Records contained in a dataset
%%

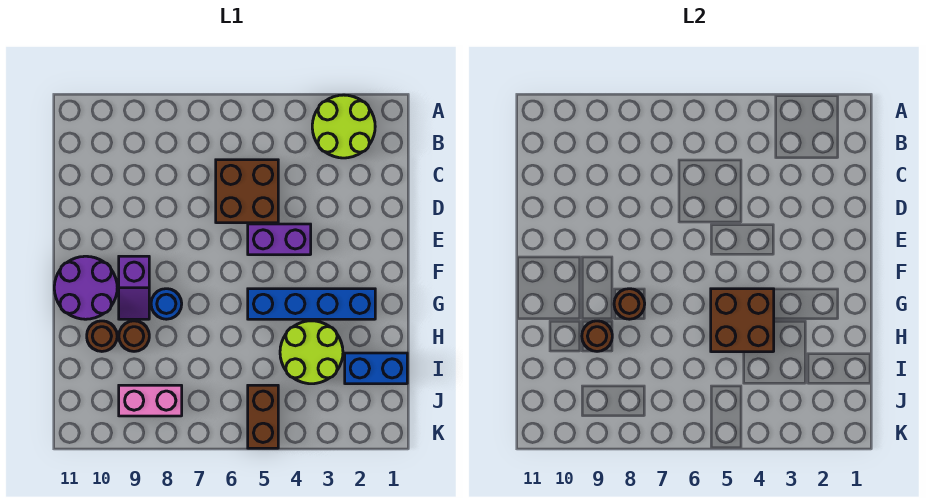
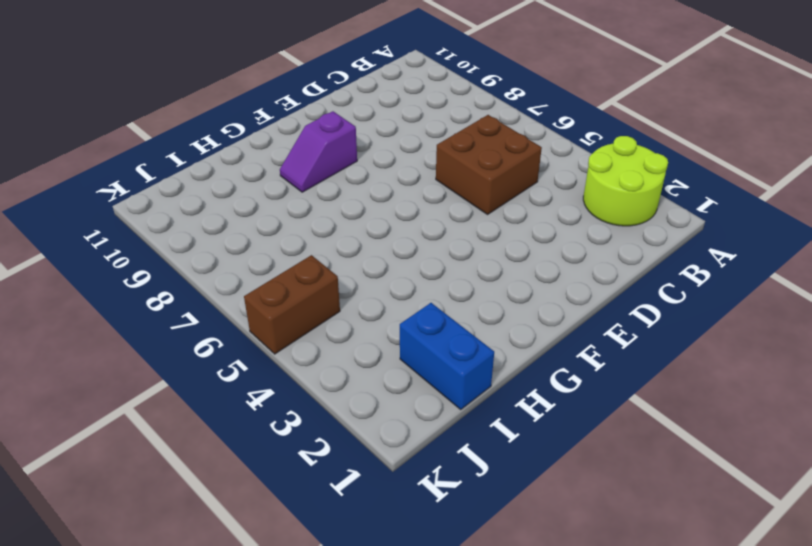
none -> purple brick E4:E5 level 1
none -> purple round brick F10:G11 level 1
none -> blue brick G2:G5 level 1

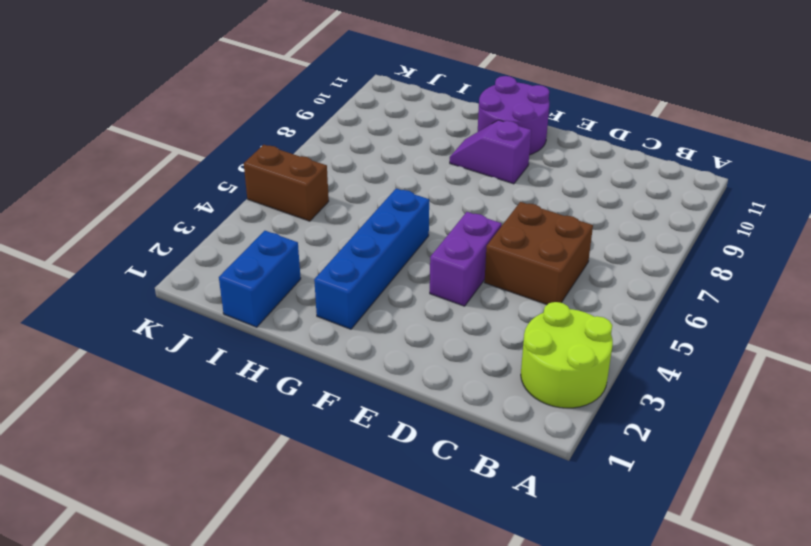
none -> blue round brick G8 level 1
none -> lime round brick H3:I4 level 1
none -> brown round brick H9 level 1

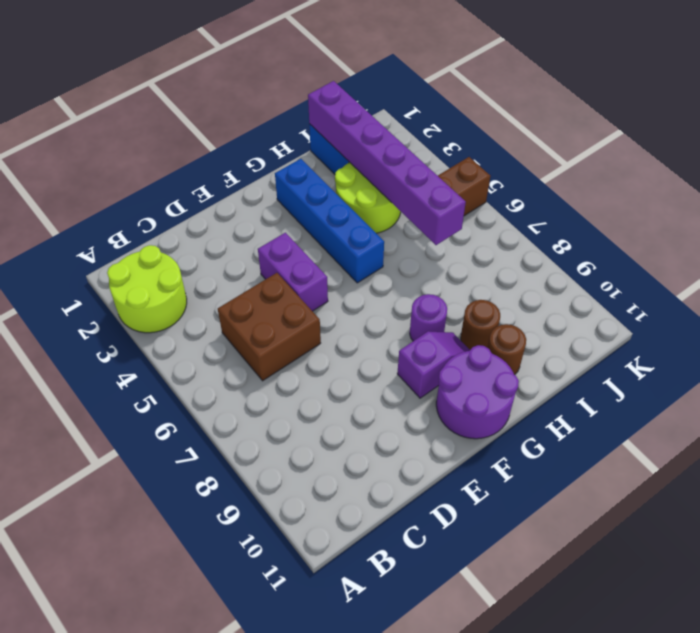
purple round brick G8 level 1 -> blue round brick G8 level 1
purple brick I1:I6 level 2 -> none
none -> pink brick J8:J9 level 1
none -> brown brick G4:H5 level 2
none -> brown round brick G8 level 2

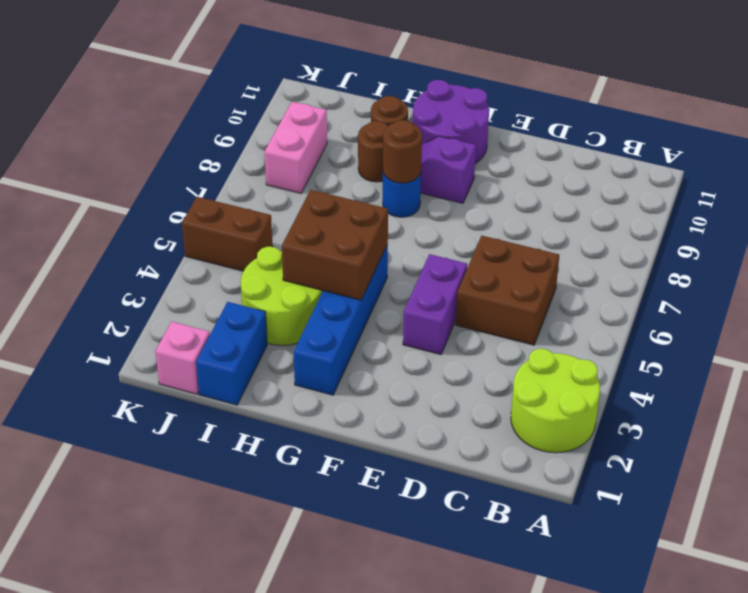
pink brick J1 level 1 -> none
none -> brown round brick H9 level 2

%%

Render the data above verbatim and without pictures.

none -> purple brick E4:E5 level 1
none -> purple round brick F10:G11 level 1
none -> blue brick G2:G5 level 1

none -> blue round brick G8 level 1
none -> lime round brick H3:I4 level 1
none -> brown round brick H9 level 1

purple round brick G8 level 1 -> blue round brick G8 level 1
purple brick I1:I6 level 2 -> none
none -> pink brick J8:J9 level 1
none -> brown brick G4:H5 level 2
none -> brown round brick G8 level 2

pink brick J1 level 1 -> none
none -> brown round brick H9 level 2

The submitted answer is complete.